Records shown Start Marker

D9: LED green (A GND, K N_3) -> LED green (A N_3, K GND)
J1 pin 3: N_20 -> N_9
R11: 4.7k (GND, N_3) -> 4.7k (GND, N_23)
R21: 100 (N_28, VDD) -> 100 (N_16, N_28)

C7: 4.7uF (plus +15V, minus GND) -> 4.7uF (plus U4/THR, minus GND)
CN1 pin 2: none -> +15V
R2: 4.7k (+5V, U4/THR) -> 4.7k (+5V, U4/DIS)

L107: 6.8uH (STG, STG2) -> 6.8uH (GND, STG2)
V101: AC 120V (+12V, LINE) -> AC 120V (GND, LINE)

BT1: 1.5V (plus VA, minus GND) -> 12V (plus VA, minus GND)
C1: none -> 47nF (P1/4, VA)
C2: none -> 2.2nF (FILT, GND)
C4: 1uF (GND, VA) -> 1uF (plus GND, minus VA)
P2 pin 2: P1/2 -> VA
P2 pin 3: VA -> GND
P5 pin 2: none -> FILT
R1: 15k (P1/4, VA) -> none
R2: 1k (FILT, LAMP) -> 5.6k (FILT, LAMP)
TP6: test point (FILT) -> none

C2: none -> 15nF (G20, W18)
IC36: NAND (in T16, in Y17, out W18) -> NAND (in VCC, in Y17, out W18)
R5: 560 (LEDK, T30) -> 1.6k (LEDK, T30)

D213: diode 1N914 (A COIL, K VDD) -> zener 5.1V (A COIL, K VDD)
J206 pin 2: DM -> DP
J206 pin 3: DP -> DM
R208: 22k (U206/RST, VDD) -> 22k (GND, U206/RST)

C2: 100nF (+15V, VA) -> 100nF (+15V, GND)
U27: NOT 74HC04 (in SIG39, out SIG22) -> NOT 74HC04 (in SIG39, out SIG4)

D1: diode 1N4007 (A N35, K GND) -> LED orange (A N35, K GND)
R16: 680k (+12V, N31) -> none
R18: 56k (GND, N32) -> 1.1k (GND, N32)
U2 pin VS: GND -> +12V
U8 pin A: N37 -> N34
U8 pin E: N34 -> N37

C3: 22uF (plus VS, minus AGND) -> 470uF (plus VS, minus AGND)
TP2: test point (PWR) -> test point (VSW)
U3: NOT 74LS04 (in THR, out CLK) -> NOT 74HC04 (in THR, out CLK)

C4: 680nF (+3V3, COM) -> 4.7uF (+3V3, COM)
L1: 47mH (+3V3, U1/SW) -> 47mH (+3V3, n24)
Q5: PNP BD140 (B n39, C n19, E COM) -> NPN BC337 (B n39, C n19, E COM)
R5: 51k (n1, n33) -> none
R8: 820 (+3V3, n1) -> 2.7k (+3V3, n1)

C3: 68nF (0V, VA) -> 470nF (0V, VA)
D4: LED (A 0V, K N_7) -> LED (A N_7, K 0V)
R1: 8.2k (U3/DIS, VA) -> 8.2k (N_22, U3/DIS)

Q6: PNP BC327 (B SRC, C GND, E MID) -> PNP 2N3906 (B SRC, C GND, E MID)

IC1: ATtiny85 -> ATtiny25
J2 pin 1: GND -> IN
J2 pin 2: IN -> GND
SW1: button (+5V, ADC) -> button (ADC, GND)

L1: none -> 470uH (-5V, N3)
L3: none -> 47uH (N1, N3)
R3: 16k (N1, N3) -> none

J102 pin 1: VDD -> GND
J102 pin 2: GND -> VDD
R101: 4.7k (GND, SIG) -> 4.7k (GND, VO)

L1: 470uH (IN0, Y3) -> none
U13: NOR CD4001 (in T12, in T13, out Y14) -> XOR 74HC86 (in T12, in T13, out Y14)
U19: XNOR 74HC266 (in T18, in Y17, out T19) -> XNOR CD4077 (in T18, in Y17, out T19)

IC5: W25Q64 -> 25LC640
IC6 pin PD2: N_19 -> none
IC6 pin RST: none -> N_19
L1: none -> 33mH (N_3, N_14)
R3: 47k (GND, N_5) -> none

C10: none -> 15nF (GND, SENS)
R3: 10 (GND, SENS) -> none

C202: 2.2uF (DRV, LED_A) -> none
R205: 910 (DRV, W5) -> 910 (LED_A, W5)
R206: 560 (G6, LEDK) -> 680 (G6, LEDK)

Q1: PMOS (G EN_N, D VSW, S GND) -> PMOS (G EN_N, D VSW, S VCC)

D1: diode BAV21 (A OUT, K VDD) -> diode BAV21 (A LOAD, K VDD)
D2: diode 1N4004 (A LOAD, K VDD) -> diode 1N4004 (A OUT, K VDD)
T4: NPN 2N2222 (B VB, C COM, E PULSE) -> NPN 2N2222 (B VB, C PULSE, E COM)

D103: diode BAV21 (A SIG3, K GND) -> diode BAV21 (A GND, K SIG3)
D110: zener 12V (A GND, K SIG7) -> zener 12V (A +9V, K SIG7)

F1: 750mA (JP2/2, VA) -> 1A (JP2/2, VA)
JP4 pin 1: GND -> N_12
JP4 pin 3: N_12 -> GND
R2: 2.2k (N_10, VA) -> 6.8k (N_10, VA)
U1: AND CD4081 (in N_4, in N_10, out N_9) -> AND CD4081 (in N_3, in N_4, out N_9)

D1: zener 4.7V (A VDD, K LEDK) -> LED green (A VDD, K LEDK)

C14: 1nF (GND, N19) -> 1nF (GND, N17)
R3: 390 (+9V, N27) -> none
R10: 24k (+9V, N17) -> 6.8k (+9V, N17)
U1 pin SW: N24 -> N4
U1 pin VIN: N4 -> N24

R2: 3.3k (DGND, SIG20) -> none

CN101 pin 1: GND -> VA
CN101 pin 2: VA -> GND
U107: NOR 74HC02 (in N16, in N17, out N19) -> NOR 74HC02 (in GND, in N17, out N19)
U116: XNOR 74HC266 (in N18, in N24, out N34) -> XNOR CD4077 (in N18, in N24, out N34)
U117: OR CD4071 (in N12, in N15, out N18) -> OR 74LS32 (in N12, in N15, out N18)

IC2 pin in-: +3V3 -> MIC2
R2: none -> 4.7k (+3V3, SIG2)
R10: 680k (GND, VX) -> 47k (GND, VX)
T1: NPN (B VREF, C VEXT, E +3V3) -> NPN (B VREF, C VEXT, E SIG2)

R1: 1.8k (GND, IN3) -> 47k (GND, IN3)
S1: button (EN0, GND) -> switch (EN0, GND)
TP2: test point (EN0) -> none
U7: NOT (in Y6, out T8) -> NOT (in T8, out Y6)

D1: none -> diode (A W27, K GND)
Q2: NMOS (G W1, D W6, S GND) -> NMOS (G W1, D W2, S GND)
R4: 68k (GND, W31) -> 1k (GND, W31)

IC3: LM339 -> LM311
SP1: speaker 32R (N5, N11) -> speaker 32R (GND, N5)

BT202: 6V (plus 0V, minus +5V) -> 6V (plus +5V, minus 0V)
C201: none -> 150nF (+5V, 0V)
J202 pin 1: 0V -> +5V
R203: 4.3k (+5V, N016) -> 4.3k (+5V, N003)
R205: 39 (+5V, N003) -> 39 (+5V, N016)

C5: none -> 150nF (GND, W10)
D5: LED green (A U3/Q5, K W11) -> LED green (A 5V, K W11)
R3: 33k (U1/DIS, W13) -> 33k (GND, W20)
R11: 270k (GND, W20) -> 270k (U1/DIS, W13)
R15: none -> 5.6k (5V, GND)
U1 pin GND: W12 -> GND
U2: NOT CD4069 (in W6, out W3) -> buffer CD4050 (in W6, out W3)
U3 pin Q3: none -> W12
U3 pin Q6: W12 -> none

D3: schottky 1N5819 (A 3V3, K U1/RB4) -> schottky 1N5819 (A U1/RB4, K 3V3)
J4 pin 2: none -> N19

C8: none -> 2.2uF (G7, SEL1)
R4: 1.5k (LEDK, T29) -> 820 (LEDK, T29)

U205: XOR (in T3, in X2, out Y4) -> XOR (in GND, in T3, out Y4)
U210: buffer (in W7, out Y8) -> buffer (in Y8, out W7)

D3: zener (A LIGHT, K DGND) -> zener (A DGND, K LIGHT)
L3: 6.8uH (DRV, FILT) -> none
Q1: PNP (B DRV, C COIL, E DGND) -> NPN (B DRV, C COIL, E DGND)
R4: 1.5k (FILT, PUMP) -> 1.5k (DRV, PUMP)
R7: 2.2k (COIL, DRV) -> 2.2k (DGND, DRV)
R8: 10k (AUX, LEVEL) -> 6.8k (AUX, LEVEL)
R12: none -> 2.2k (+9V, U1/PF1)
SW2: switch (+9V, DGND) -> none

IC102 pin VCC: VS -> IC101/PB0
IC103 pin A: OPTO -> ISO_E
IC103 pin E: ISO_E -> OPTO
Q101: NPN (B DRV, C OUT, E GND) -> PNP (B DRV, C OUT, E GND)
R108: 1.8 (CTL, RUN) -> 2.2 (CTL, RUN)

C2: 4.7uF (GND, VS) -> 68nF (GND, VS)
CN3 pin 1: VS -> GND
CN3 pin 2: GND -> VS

Records shown End Marker

● Task details: Copy every line from the entries that contains the word "SENS".

● Task answer:
C10: none -> 15nF (GND, SENS)
R3: 10 (GND, SENS) -> none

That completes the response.